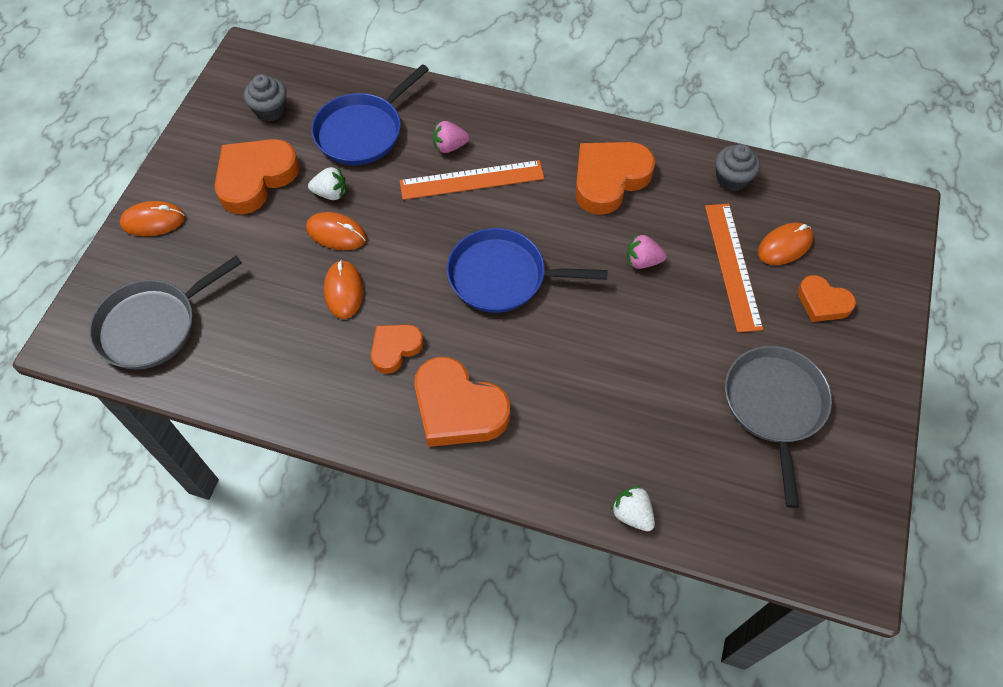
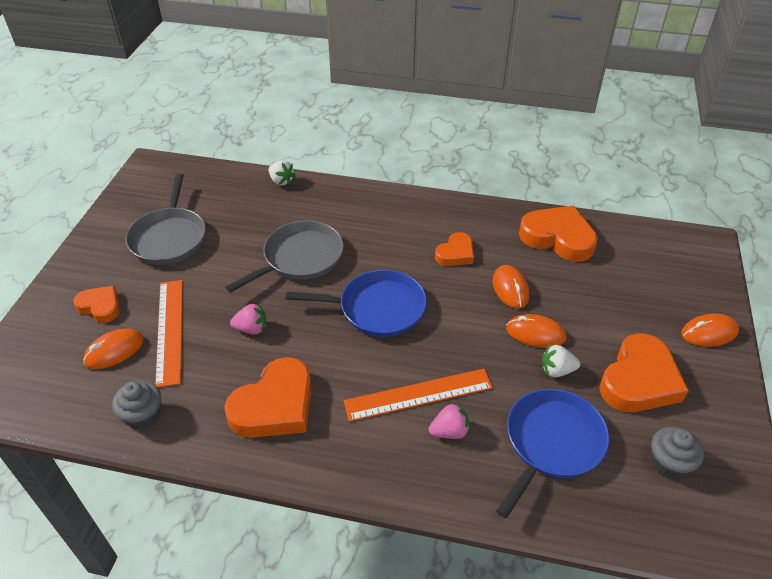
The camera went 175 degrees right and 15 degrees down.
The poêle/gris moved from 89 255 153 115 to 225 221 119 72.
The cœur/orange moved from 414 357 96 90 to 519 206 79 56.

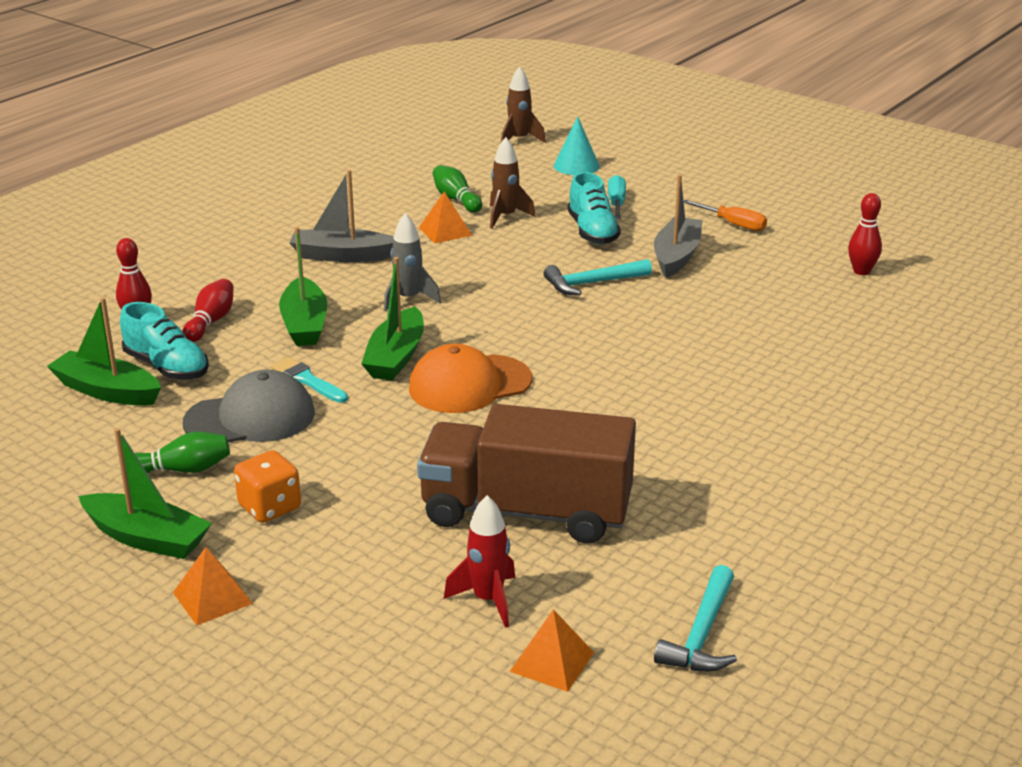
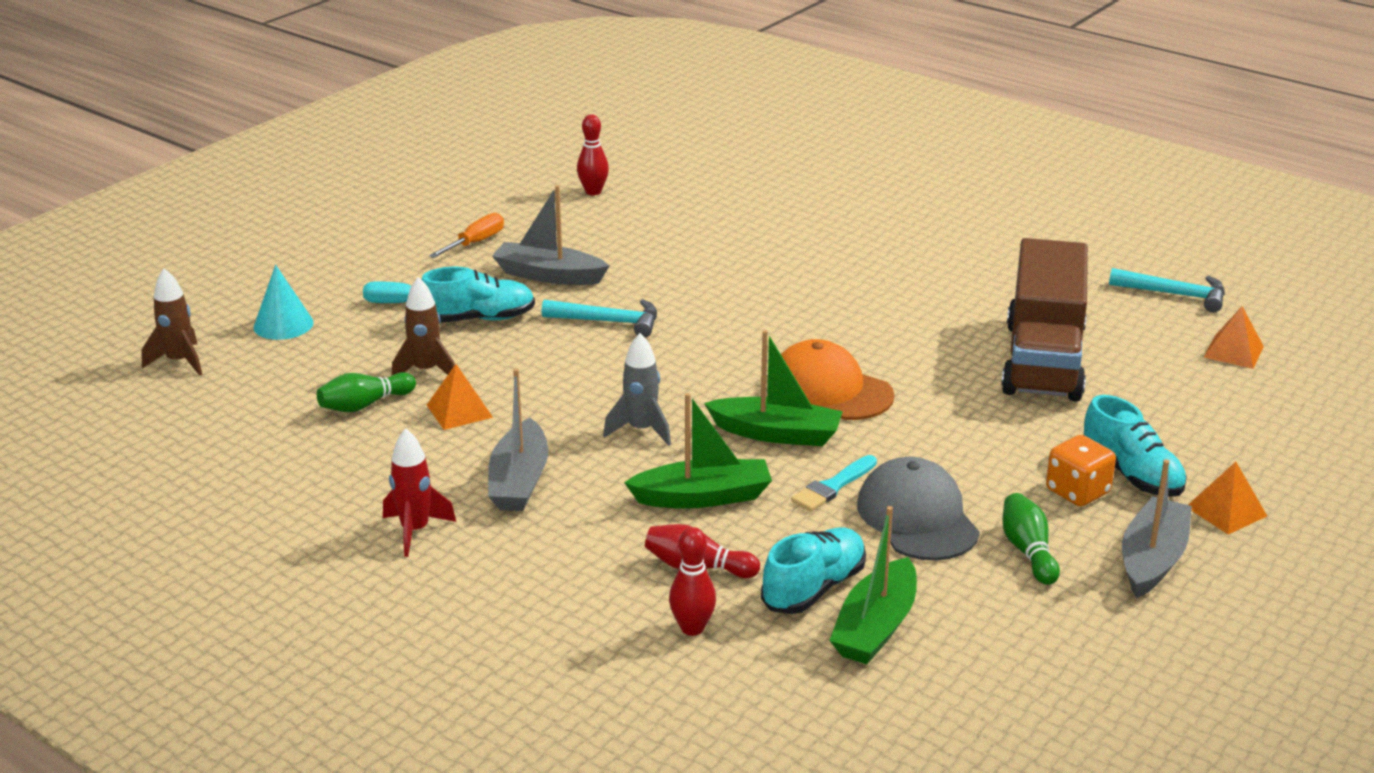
The camera went 90 degrees left and 0 degrees up.
The bateau/vert at 78 428 134 131 became the bateau/gris at 1122 459 70 139.
The casquette/orange at 409 344 123 69 turned 150 degrees clockwise.
The fusée/rouge moved from 444 495 71 133 to 383 428 73 129.
The marteau/turquoise at 544 259 108 36 turned 60 degrees counterclockwise.
The chaussure/turquoise at 1084 395 103 102 appeared.

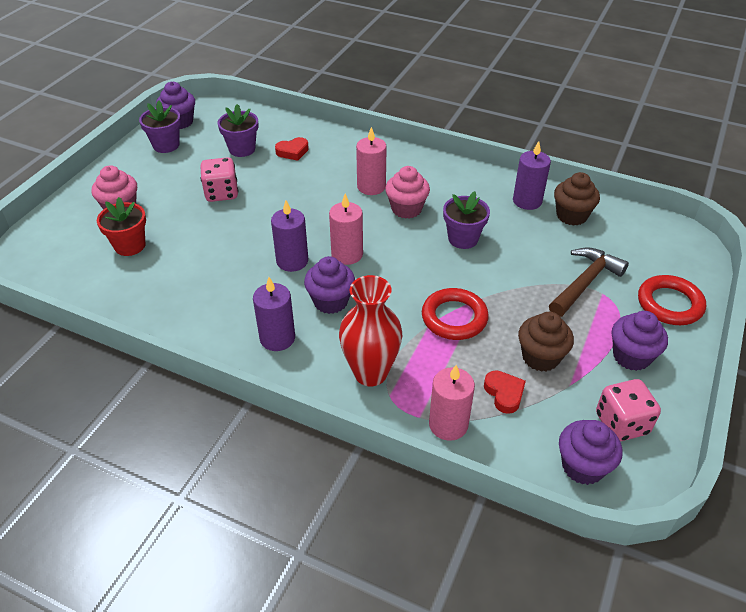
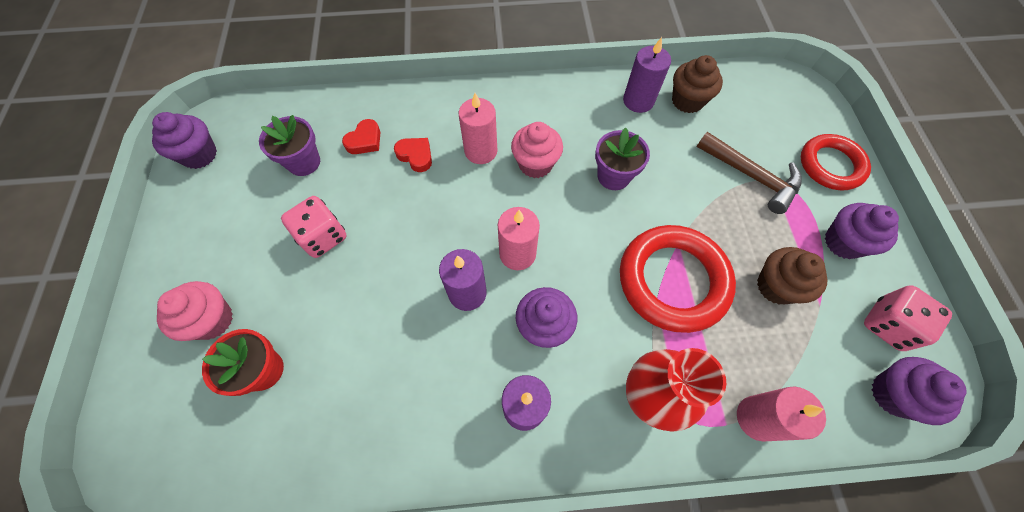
The camera went 30 degrees left and 20 degrees up.
The pot de fleurs/violet at 139 100 42 53 disappeared.
The anneau/rouge at 422 288 67 52 changed to 1.53 times the size.
The cœur/rouge moved from 484 371 42 43 to 394 138 38 34.
The marteau/marron at 549 247 80 70 turned 120 degrees clockwise.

---------------

TASK TO CARRY OUT —
The expected output is the exact run of lines from the one containing "The poêle/gris moved" through the final line of the data above, both ends included, with no pictures.

REPLY —
The poêle/gris moved from 89 255 153 115 to 225 221 119 72.
The cœur/orange moved from 414 357 96 90 to 519 206 79 56.

The camera went 90 degrees left and 0 degrees up.
The bateau/vert at 78 428 134 131 became the bateau/gris at 1122 459 70 139.
The casquette/orange at 409 344 123 69 turned 150 degrees clockwise.
The fusée/rouge moved from 444 495 71 133 to 383 428 73 129.
The marteau/turquoise at 544 259 108 36 turned 60 degrees counterclockwise.
The chaussure/turquoise at 1084 395 103 102 appeared.

The camera went 30 degrees left and 20 degrees up.
The pot de fleurs/violet at 139 100 42 53 disappeared.
The anneau/rouge at 422 288 67 52 changed to 1.53 times the size.
The cœur/rouge moved from 484 371 42 43 to 394 138 38 34.
The marteau/marron at 549 247 80 70 turned 120 degrees clockwise.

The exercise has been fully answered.